▶ WHAT YOU SHOULD DO: Wherever an image appears in the data, omit it and copy all the remaining text word for word.

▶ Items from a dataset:

------------------------------------------------

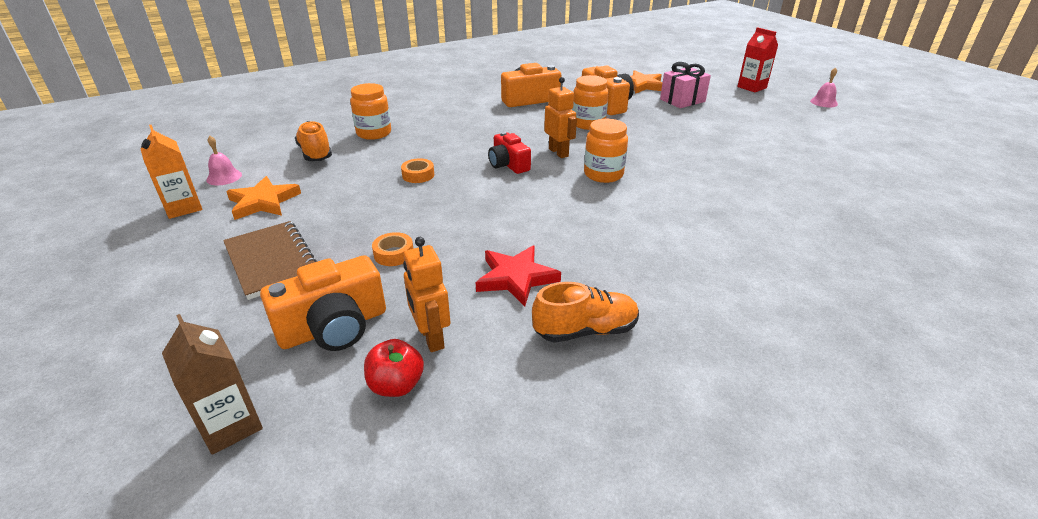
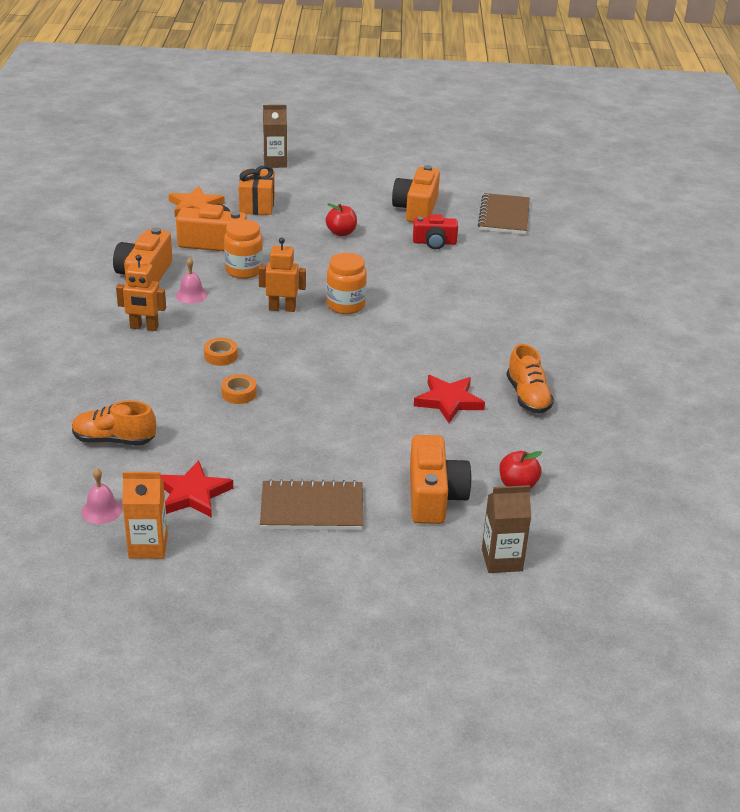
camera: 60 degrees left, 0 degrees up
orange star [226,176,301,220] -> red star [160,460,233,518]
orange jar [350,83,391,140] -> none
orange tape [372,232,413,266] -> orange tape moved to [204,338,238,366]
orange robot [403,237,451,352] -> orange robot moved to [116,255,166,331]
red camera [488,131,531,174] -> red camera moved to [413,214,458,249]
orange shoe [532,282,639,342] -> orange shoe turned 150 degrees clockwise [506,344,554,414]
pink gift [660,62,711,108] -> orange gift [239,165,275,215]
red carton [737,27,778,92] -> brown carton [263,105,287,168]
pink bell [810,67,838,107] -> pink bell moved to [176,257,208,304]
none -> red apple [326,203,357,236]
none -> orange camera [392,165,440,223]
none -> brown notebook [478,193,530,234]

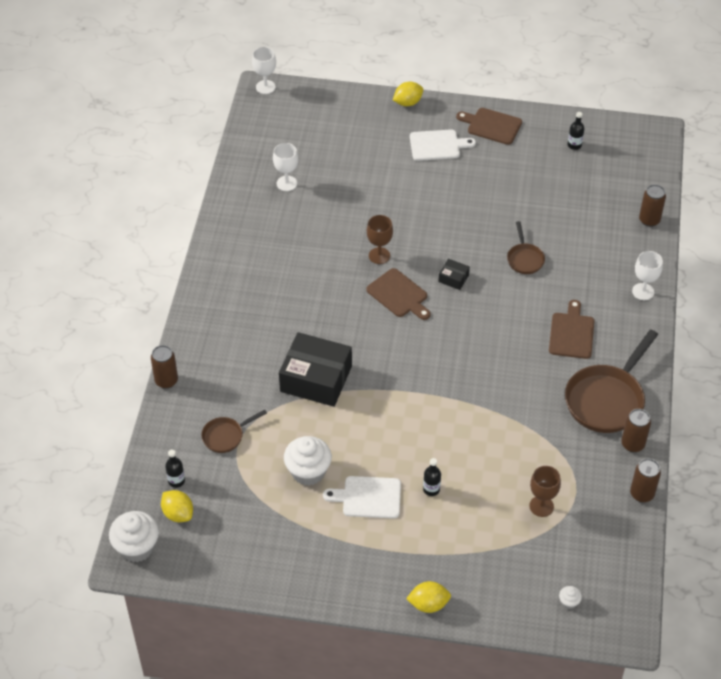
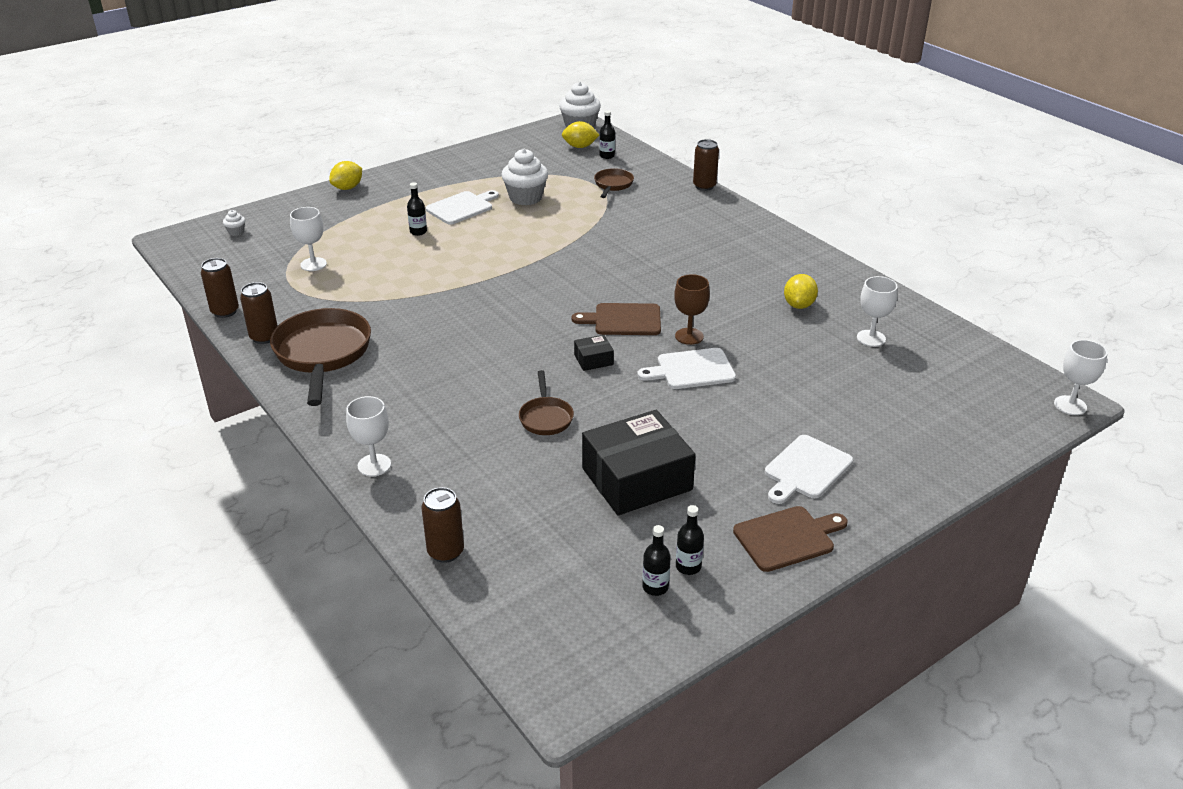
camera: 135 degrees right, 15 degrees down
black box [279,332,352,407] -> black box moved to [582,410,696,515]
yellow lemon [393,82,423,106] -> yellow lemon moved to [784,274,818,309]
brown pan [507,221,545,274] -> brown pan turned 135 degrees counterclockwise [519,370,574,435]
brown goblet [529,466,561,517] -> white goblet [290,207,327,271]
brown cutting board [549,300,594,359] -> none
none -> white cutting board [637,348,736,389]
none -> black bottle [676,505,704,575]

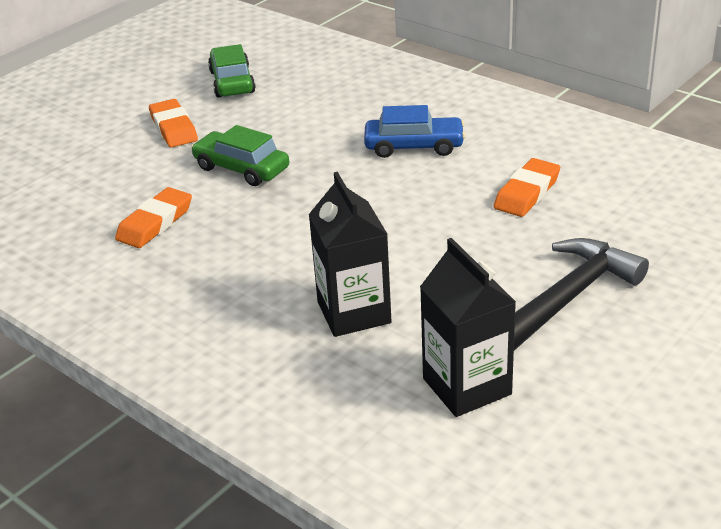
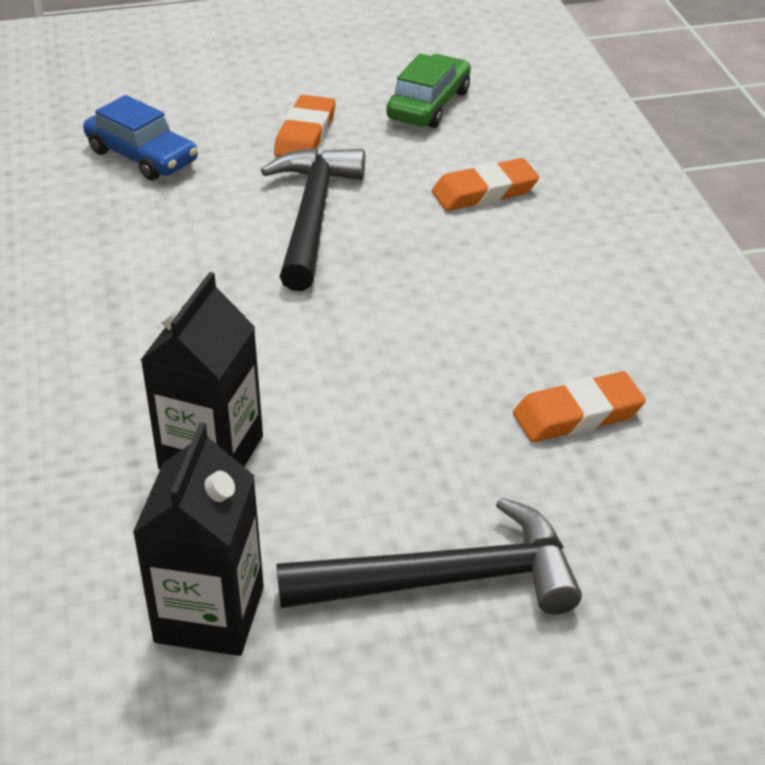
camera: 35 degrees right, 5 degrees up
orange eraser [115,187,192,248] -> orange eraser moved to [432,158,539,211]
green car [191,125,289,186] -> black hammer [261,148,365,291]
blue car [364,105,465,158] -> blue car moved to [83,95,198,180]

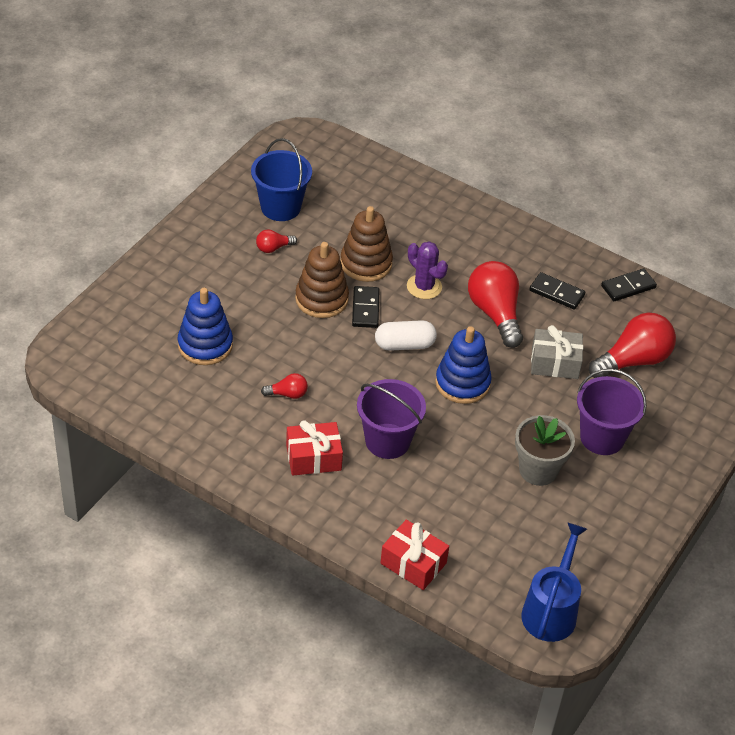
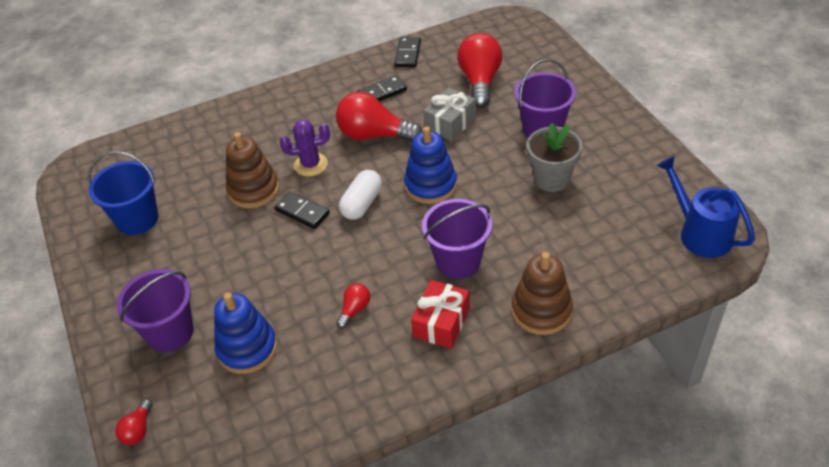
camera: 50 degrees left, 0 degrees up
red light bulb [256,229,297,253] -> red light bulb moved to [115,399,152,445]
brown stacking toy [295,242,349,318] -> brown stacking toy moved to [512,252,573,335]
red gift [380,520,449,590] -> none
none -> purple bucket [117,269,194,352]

------------------------------------------------

▶ SOLUTION FOR THIS PROBLEM:
camera: 60 degrees left, 0 degrees up
orange star [226,176,301,220] -> red star [160,460,233,518]
orange jar [350,83,391,140] -> none
orange tape [372,232,413,266] -> orange tape moved to [204,338,238,366]
orange robot [403,237,451,352] -> orange robot moved to [116,255,166,331]
red camera [488,131,531,174] -> red camera moved to [413,214,458,249]
orange shoe [532,282,639,342] -> orange shoe turned 150 degrees clockwise [506,344,554,414]
pink gift [660,62,711,108] -> orange gift [239,165,275,215]
red carton [737,27,778,92] -> brown carton [263,105,287,168]
pink bell [810,67,838,107] -> pink bell moved to [176,257,208,304]
none -> red apple [326,203,357,236]
none -> orange camera [392,165,440,223]
none -> brown notebook [478,193,530,234]

camera: 135 degrees right, 15 degrees down
black box [279,332,352,407] -> black box moved to [582,410,696,515]
yellow lemon [393,82,423,106] -> yellow lemon moved to [784,274,818,309]
brown pan [507,221,545,274] -> brown pan turned 135 degrees counterclockwise [519,370,574,435]
brown goblet [529,466,561,517] -> white goblet [290,207,327,271]
brown cutting board [549,300,594,359] -> none
none -> white cutting board [637,348,736,389]
none -> black bottle [676,505,704,575]

camera: 35 degrees right, 5 degrees up
orange eraser [115,187,192,248] -> orange eraser moved to [432,158,539,211]
green car [191,125,289,186] -> black hammer [261,148,365,291]
blue car [364,105,465,158] -> blue car moved to [83,95,198,180]

camera: 50 degrees left, 0 degrees up
red light bulb [256,229,297,253] -> red light bulb moved to [115,399,152,445]
brown stacking toy [295,242,349,318] -> brown stacking toy moved to [512,252,573,335]
red gift [380,520,449,590] -> none
none -> purple bucket [117,269,194,352]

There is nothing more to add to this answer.